### Task details
Please reproduce every one of the records below word for word, omitting the pictures.

Dataset entries:
—————
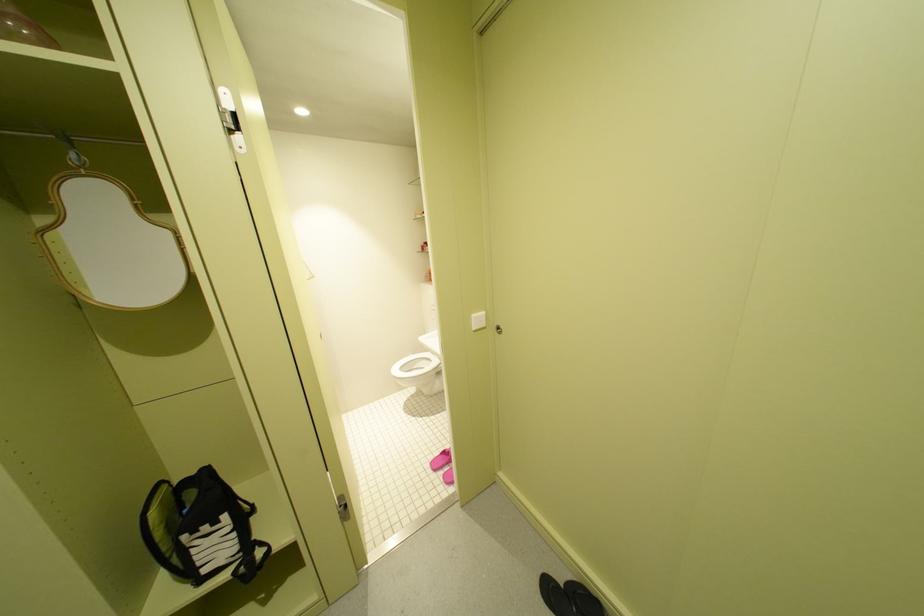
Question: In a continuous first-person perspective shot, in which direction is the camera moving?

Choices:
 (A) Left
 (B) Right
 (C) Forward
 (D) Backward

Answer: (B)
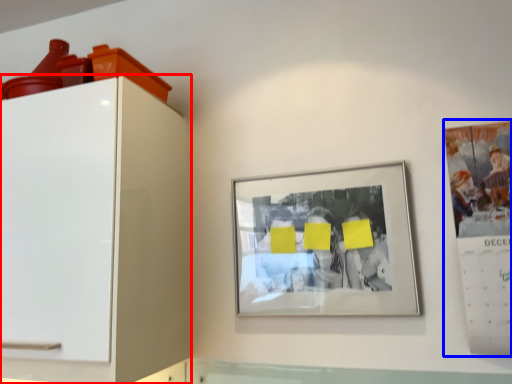
Question: Which point is closer to the camera, furniture (highlighted by a red box) or poster (highlighted by a blue box)?

Choices:
 (A) furniture
 (B) poster

Answer: (A)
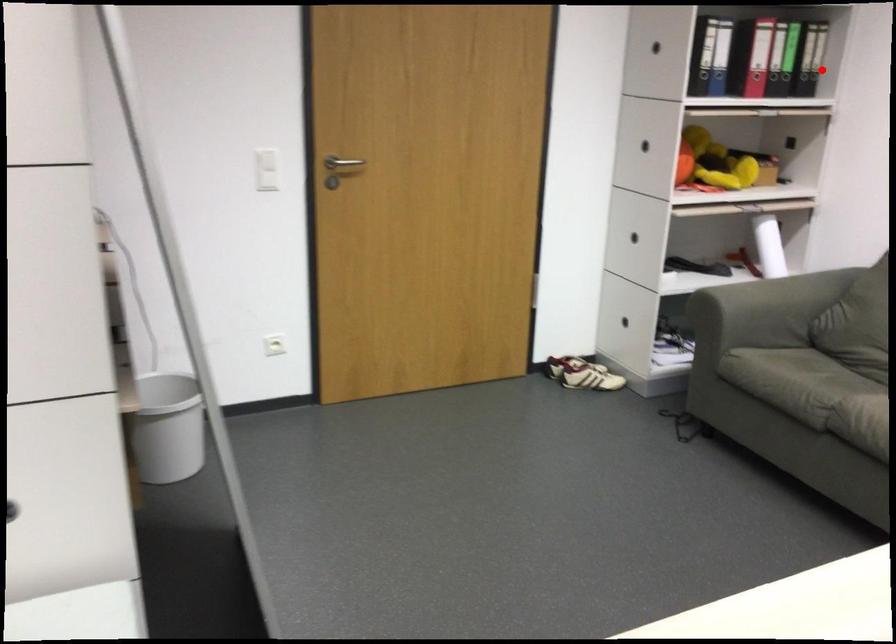
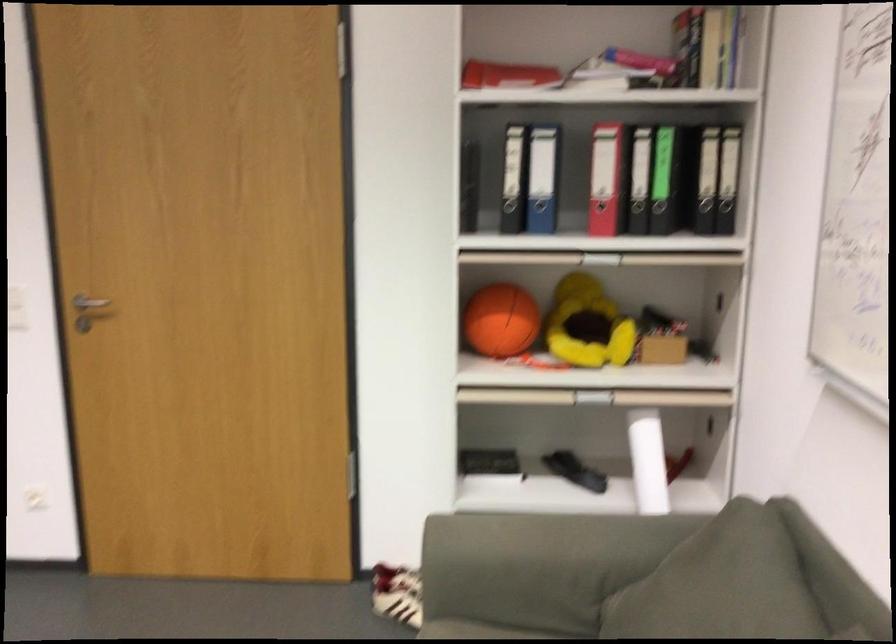
Locate, in the second image, the point that corresponds to the highlighted location in the first image.

(734, 214)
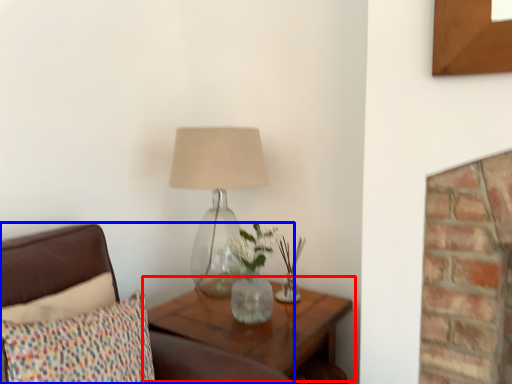
Question: Among these objects, which one is farthest to the camera, table (highlighted by a red box) or furniture (highlighted by a blue box)?

Choices:
 (A) table
 (B) furniture

Answer: (A)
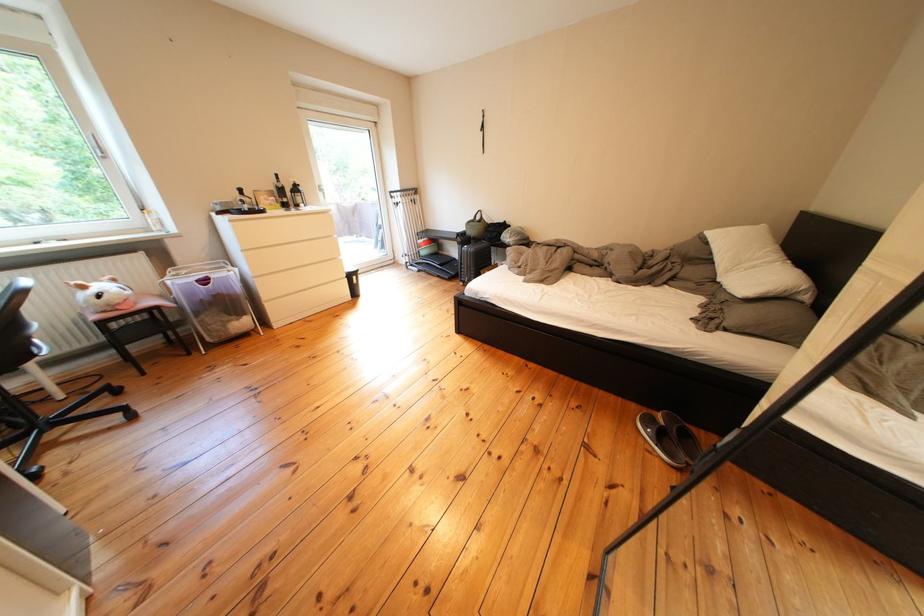
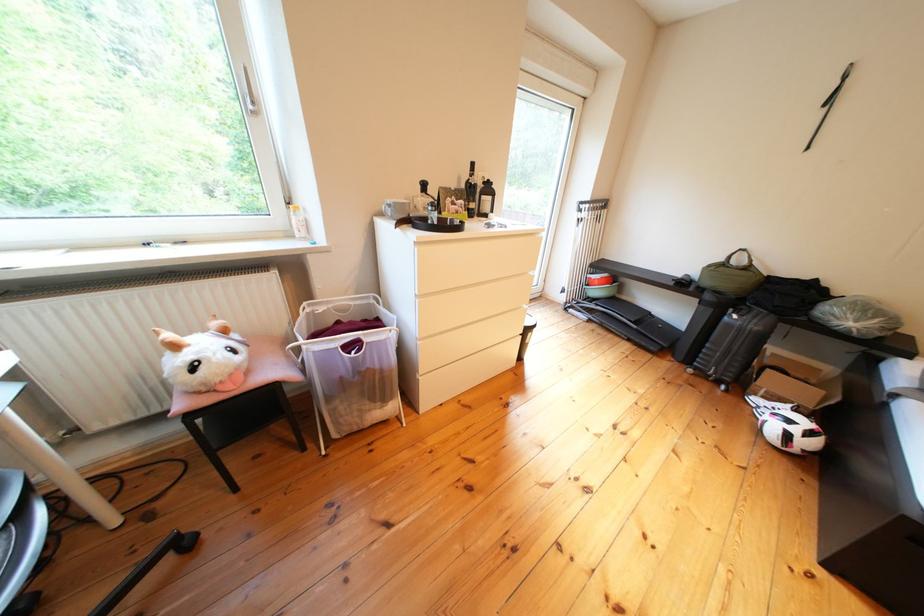
Which direction would the cameraman need to move to produce the second image?

The cameraman moved toward left, forward.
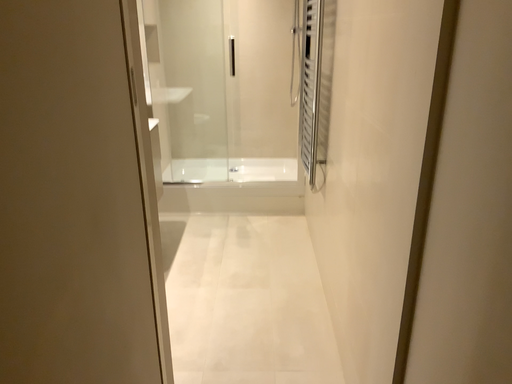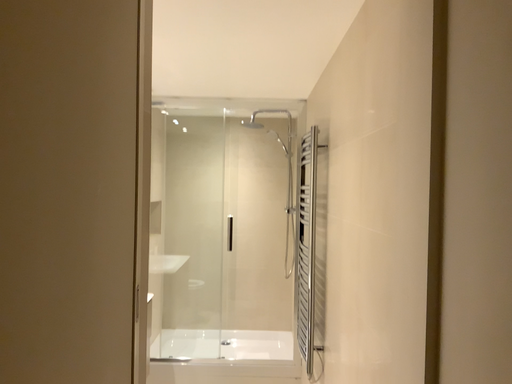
—————
### Problem solution
Question: In a continuous first-person perspective shot, in which direction is the camera moving?

Choices:
 (A) Left
 (B) Right
 (C) Forward
 (D) Backward

Answer: (B)
Question: Which point is closer to the camera, furniture (highlighted by a red box) or poster (highlighted by a blue box)?

Choices:
 (A) furniture
 (B) poster

Answer: (A)
Locate, in the second image, the point that corresponds to the highlighted location in the first image.

(734, 214)
Question: Among these objects, which one is farthest to the camera, table (highlighted by a red box) or furniture (highlighted by a blue box)?

Choices:
 (A) table
 (B) furniture

Answer: (A)
Which direction would the cameraman need to move to produce the second image?

The cameraman moved toward left, forward.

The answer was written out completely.